> **TASK DATA**:
────────────────────────────────────────

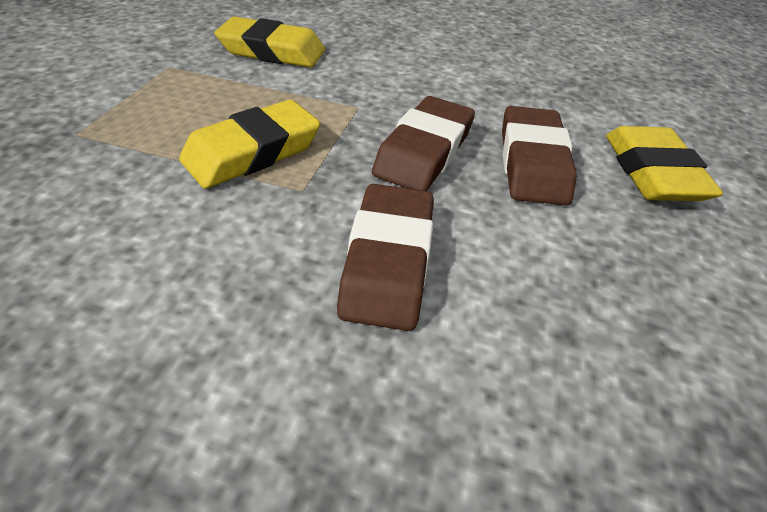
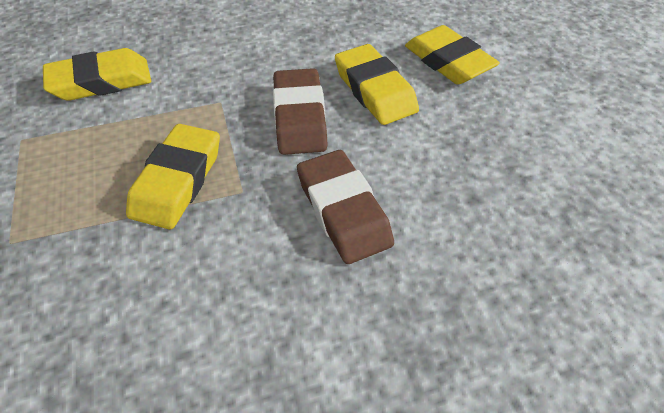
camera: 30 degrees left, 5 degrees up
(532, 163) = (375, 90): brown eraser -> yellow eraser

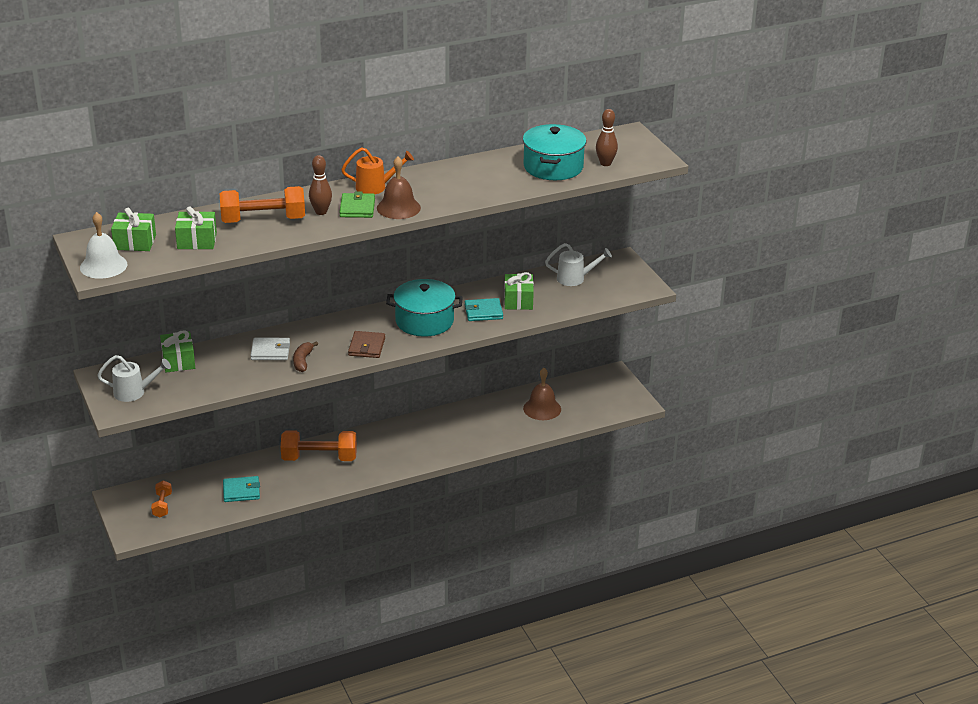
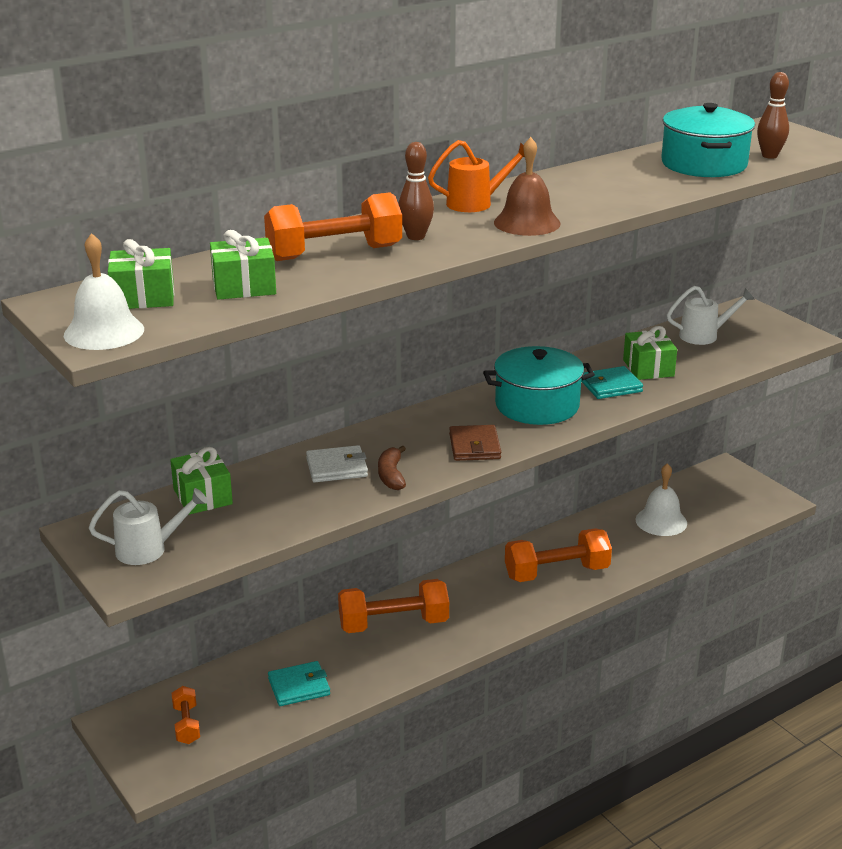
camera: 10 degrees left, 5 degrees down
(357, 208) = (466, 228): green wallet -> none
(447, 437) = (556, 572): none -> orange dumbbell
(542, 408) = (661, 521): brown bell -> white bell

────────────────────────────────────────

> **WHAT IS NEEDED**:
Search the entries above for "camera". Show every line that has it.

> **WRITTEN REPLY**:
camera: 30 degrees left, 5 degrees up
camera: 10 degrees left, 5 degrees down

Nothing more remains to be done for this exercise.